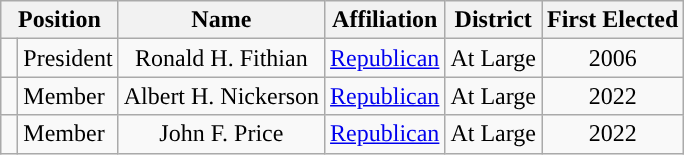
John F. Price (221, 134)
District (494, 20)
President (68, 58)
2006 (613, 58)
Position (60, 20)
First Elected (613, 20)
Albert H. Nickerson (221, 96)
Affiliation (385, 20)
Name (221, 20)
Ronald H. Fithian (221, 58)
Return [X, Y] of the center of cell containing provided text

+ + + +

- _Work to be completed_
Convert the data above into a JSON list of strings with one string per line, skipping blank lines and leaving the pictures out.

- _Result_
[
  "John F. Price (221, 134)",
  "District (494, 20)",
  "President (68, 58)",
  "2006 (613, 58)",
  "Position (60, 20)",
  "First Elected (613, 20)",
  "Albert H. Nickerson (221, 96)",
  "Affiliation (385, 20)",
  "Name (221, 20)",
  "Ronald H. Fithian (221, 58)",
  "Return [X, Y] of the center of cell containing provided text"
]